Each record below must be reproduced exactly as it reads, with its images omitted.

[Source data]
+ + + + +
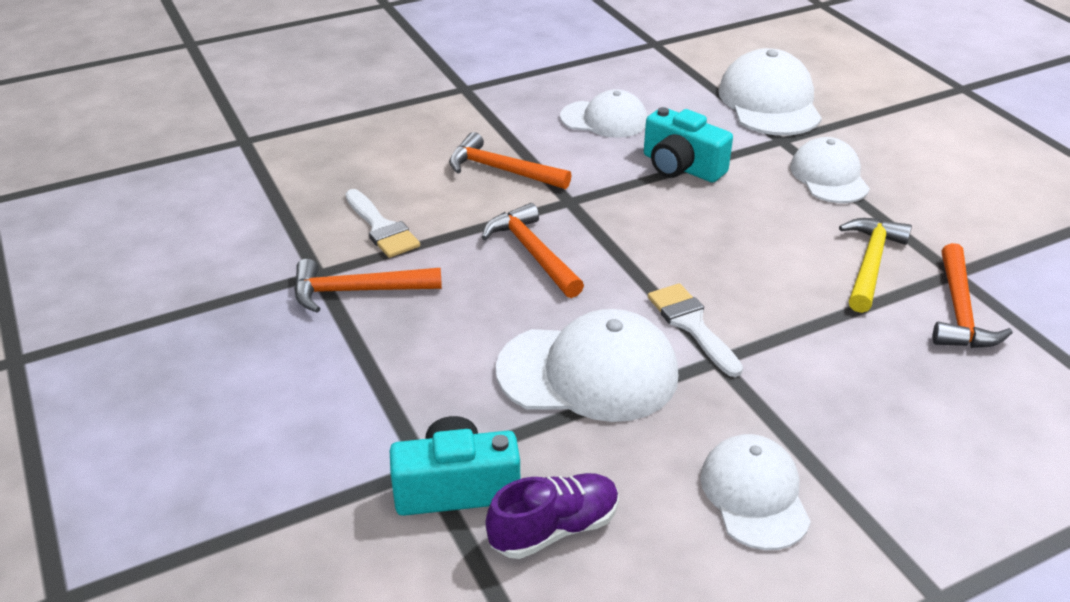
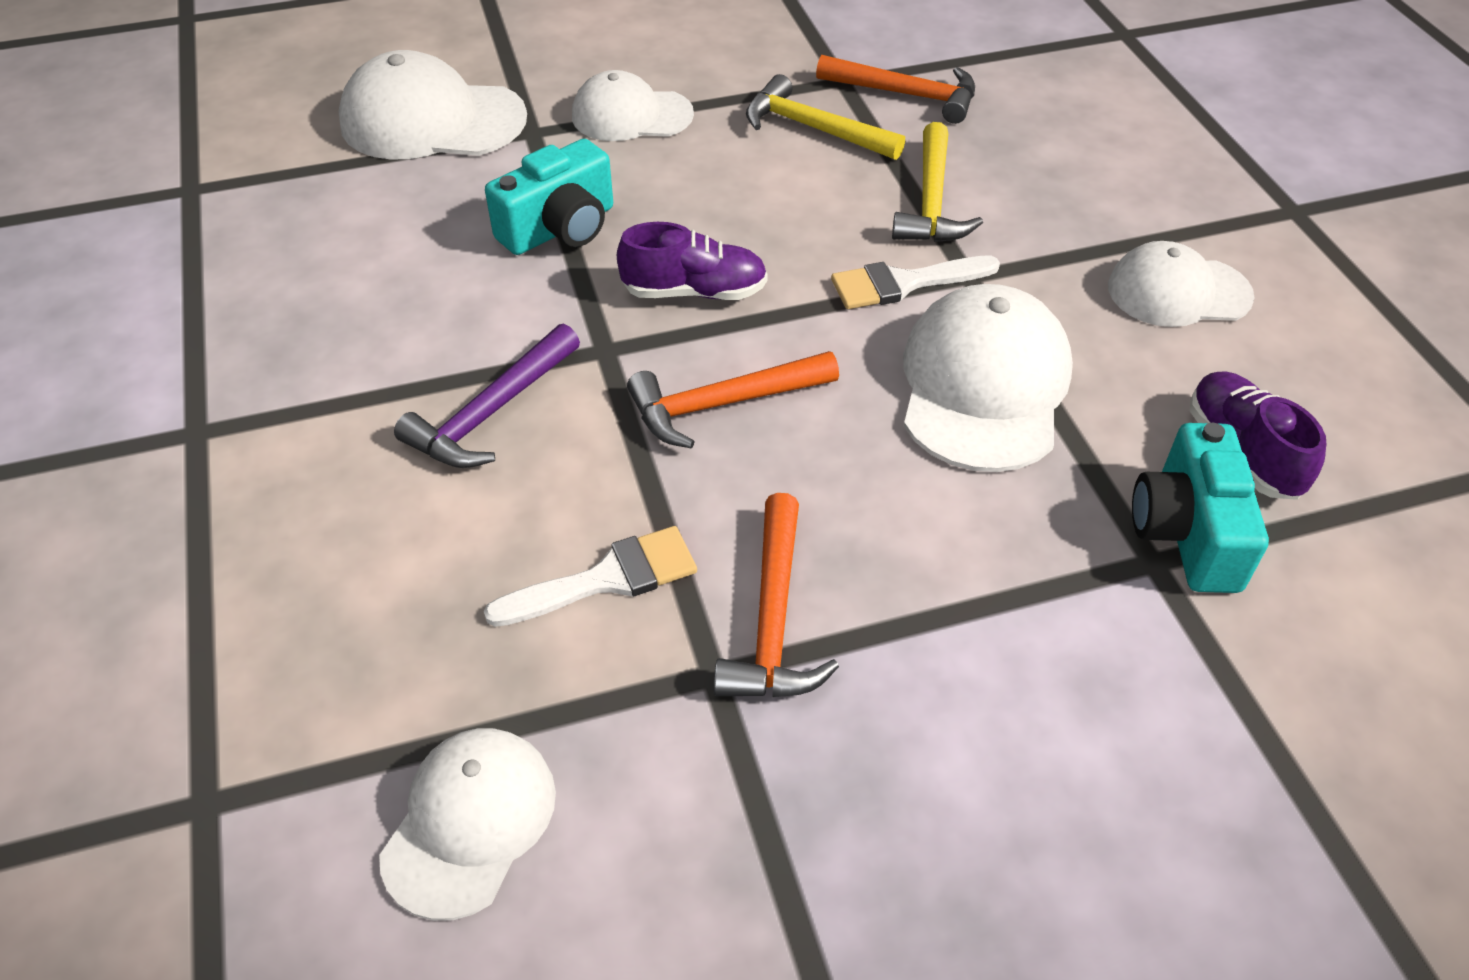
camera: 80 degrees left, 10 degrees up
(502, 170) = (492, 412): orange hammer -> purple hammer
(604, 119) = (395, 280): white cap -> white cap (469, 822)
(640, 228) = (694, 291): none -> purple shoe
(807, 334) = (931, 201): none -> yellow hammer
+ + + + +
Task solution →
camera: 80 degrees left, 10 degrees up
(502, 170) = (492, 412): orange hammer -> purple hammer
(604, 119) = (395, 280): white cap -> white cap (469, 822)
(640, 228) = (694, 291): none -> purple shoe
(807, 334) = (931, 201): none -> yellow hammer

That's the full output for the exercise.